Brief: Lines in the listing below containing the string "round" are to be identified and copied.
Top of Extracted data
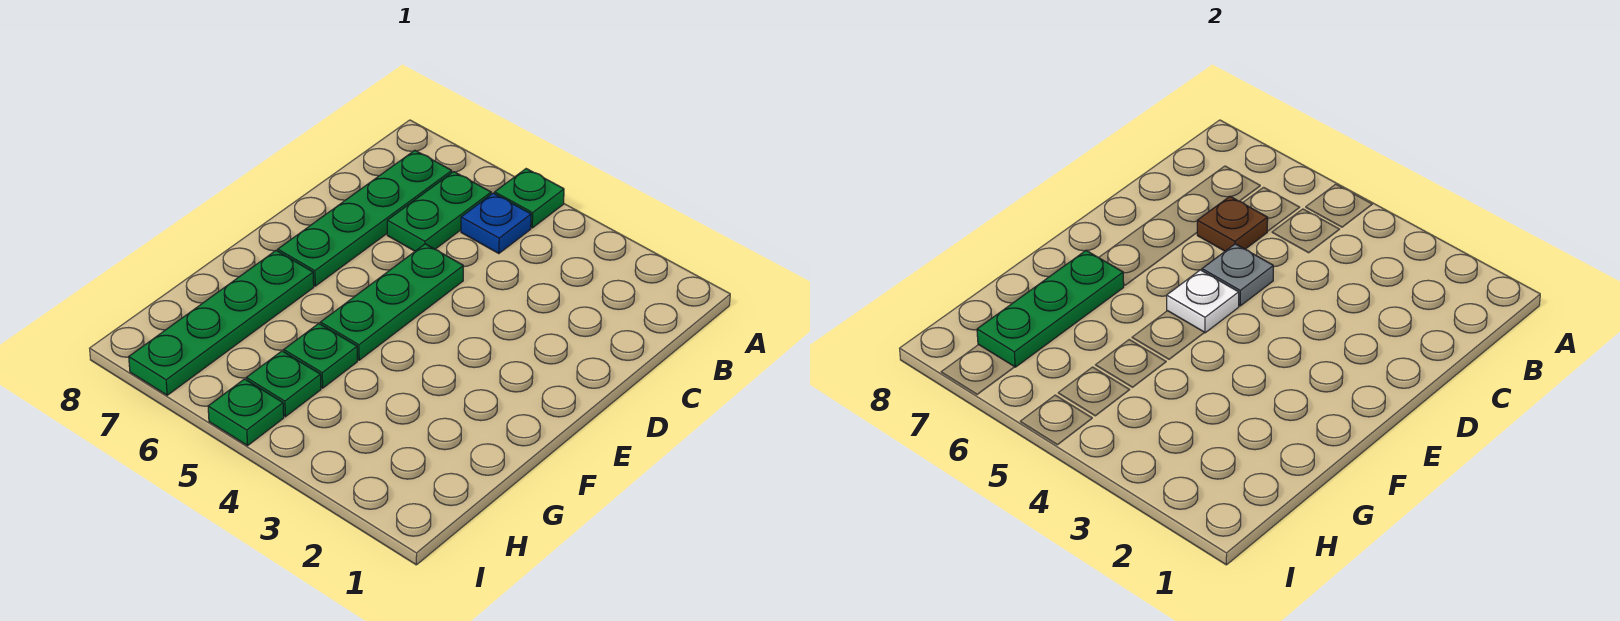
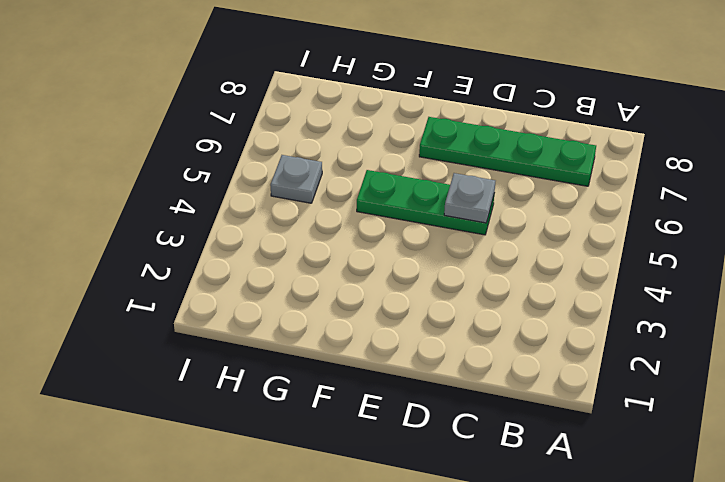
grey plate H5 level 1 -> green plate H5 level 1
none -> green plate A5 level 1
none -> blue plate B5 level 1
none -> green plate B6:C6 level 1

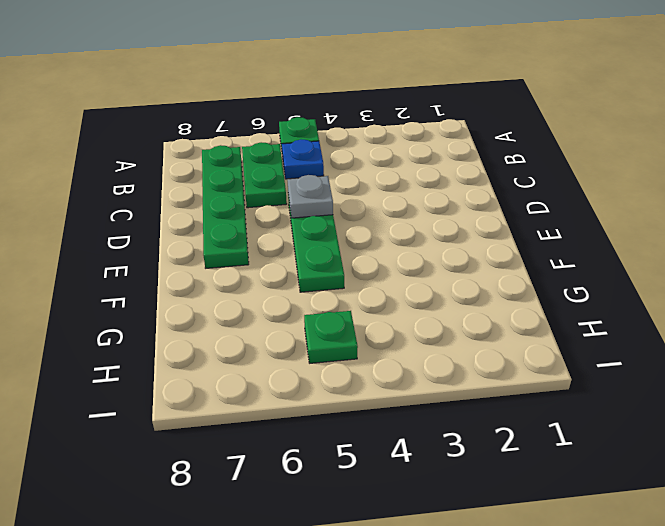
none -> green plate F7:I7 level 1
none -> green plate G5 level 1
none -> green plate I5 level 1

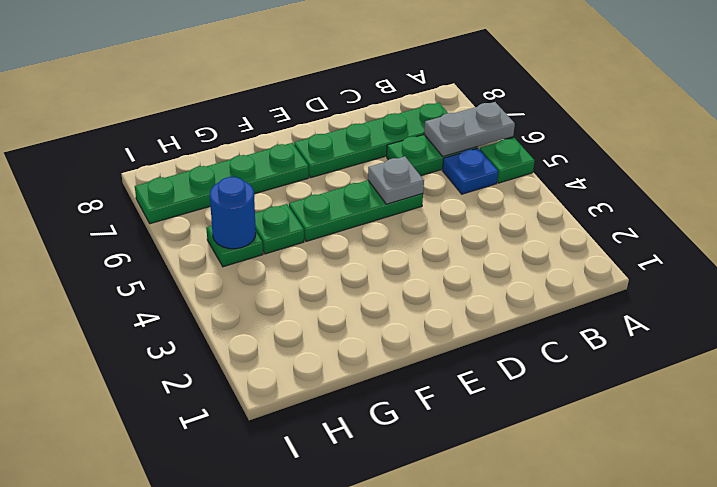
grey plate A6:B6 level 2 -> none
blue round brick H5 level 2 -> none
none -> green plate I5 level 1
none -> brown plate C6 level 2
none -> white plate E5 level 2

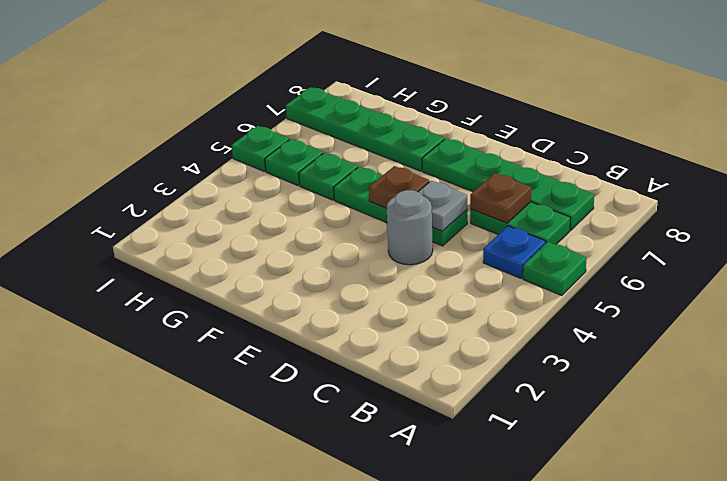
grey round brick D4 level 1 -> none
brown plate E5 level 2 -> white plate E5 level 2
none -> green plate F7:H7 level 2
Bottom of Extracted data
Task answer:
blue round brick H5 level 2 -> none
grey round brick D4 level 1 -> none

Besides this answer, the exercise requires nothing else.